■ **Data provided**
▬▬▬▬▬▬

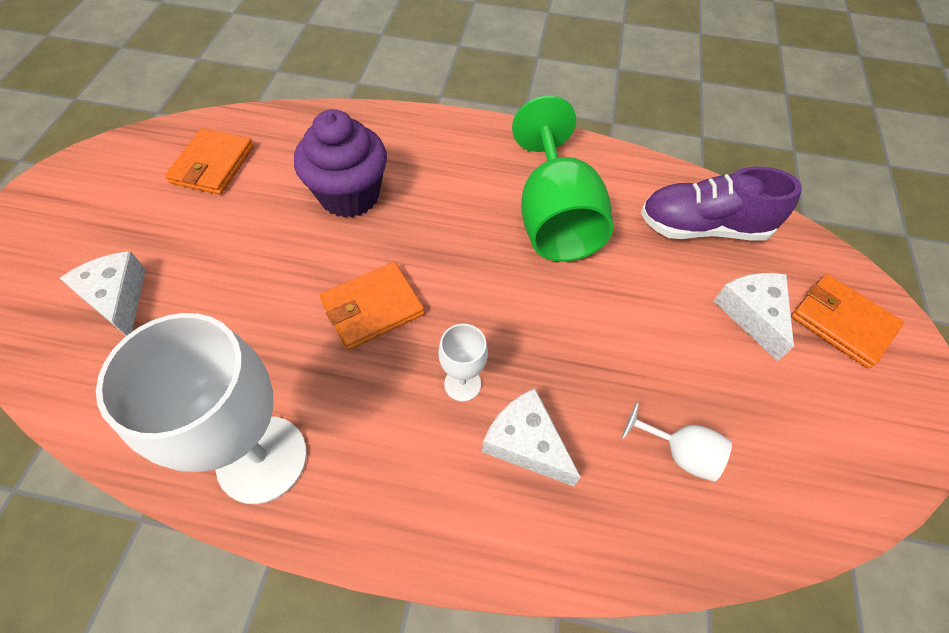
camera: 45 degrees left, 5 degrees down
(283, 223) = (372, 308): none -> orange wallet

▬▬▬▬▬▬

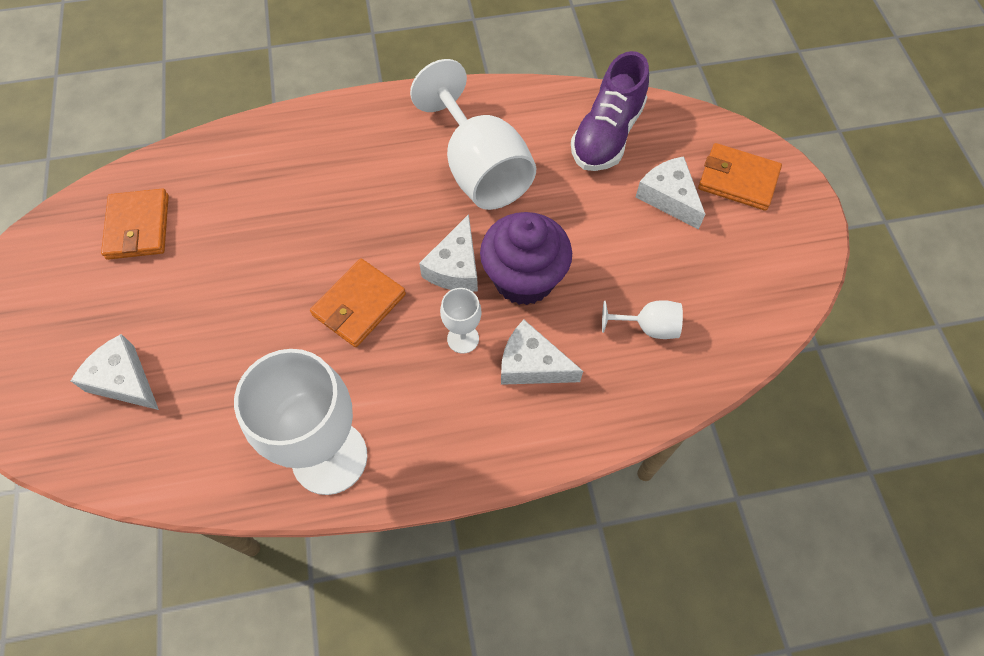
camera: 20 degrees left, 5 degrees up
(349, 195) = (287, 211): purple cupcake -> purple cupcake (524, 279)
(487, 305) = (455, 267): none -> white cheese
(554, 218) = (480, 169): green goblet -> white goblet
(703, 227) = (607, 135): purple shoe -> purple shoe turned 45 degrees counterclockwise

▬▬▬▬▬▬

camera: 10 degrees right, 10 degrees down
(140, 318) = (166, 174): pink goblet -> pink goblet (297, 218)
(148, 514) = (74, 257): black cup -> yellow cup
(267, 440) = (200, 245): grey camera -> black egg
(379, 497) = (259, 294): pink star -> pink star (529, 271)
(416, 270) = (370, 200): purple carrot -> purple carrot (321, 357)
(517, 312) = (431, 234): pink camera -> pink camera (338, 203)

▬▬▬▬▬▬

■ **Required work**
Go through the listing above, and whenever a line holds the word "left", copy it.

■ **Solution to the exercise**
camera: 45 degrees left, 5 degrees down
camera: 20 degrees left, 5 degrees up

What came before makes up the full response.